# YOUR OBJECTIVE:
Print, word for word, the line containing "building: [243,24,288,67] -> none" and all lines beneath it to the end of the entries below. Pictures do not belong in the copy.

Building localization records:

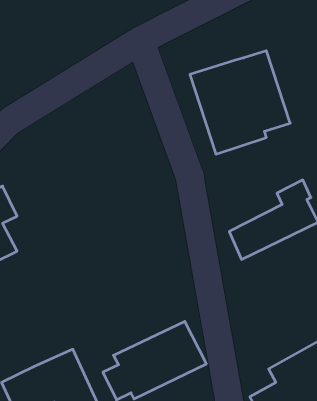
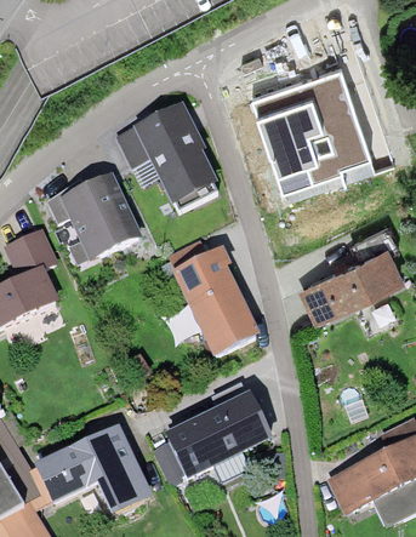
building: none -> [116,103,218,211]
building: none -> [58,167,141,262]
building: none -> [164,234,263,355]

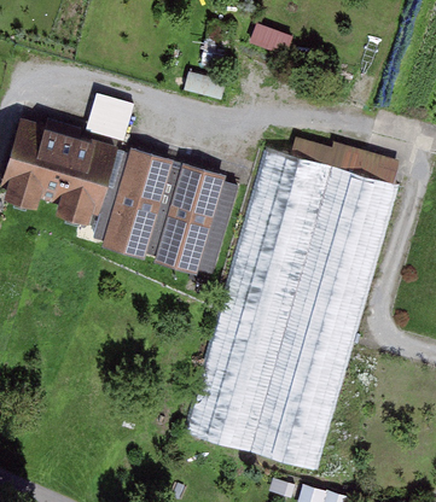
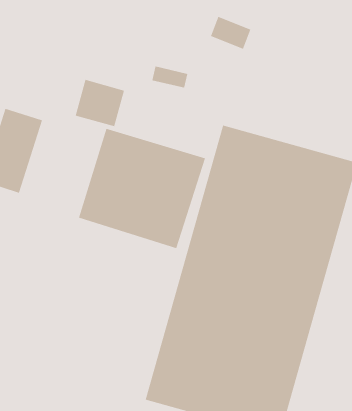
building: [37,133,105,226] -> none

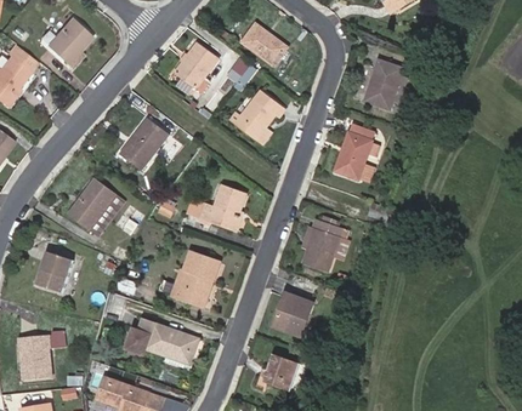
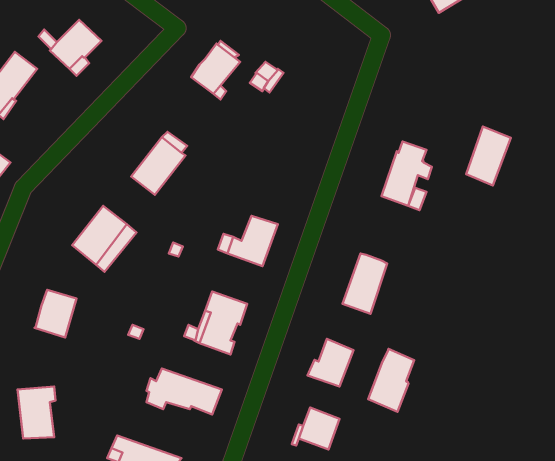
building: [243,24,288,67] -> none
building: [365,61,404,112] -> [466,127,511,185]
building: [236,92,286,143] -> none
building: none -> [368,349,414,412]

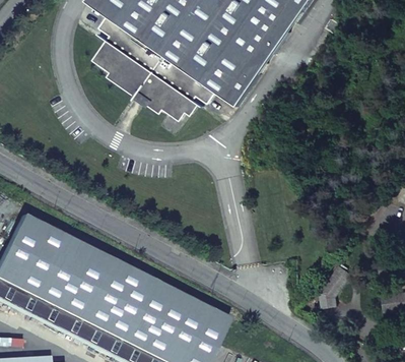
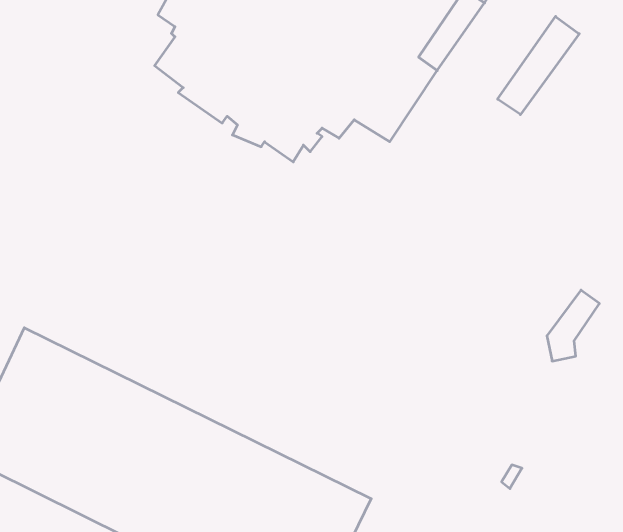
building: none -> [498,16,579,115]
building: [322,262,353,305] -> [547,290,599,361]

# TASK RESPONSE:
building: [243,24,288,67] -> none
building: [365,61,404,112] -> [466,127,511,185]
building: [236,92,286,143] -> none
building: none -> [368,349,414,412]

building: none -> [498,16,579,115]
building: [322,262,353,305] -> [547,290,599,361]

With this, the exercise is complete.